All of the records below must be output exactly, with no pictures carried over.
□ □ □ □ □ □ □
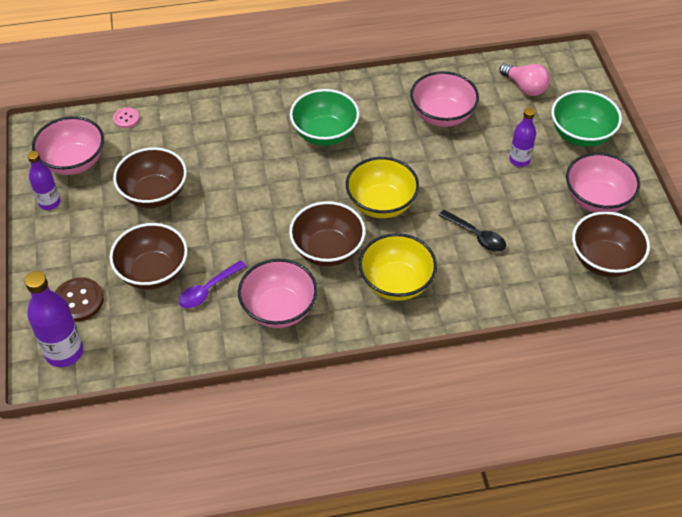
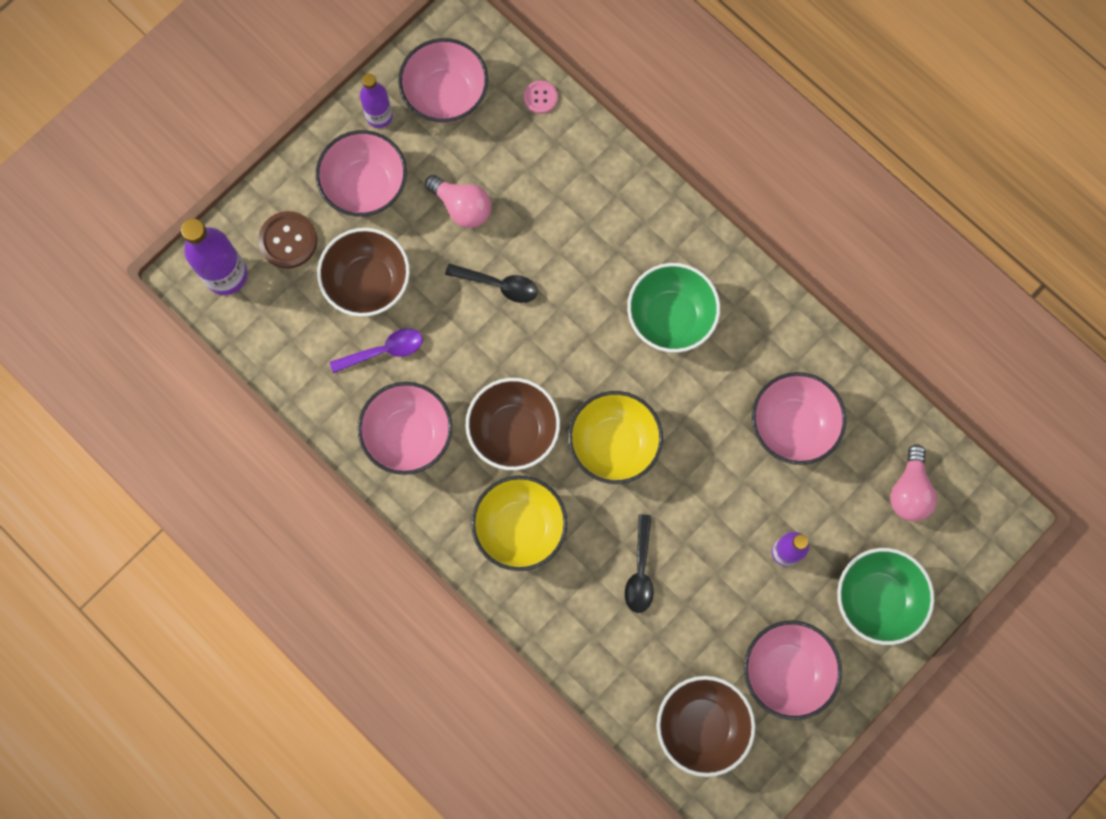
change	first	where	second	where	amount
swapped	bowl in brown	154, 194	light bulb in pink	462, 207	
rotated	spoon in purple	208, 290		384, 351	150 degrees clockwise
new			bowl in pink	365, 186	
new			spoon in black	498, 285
□ □ □ □ □ □ □
Expected answer:
change	first	where	second	where	amount
swapped	bowl in brown	154, 194	light bulb in pink	462, 207	
rotated	spoon in purple	208, 290		384, 351	150 degrees clockwise
new			bowl in pink	365, 186	
new			spoon in black	498, 285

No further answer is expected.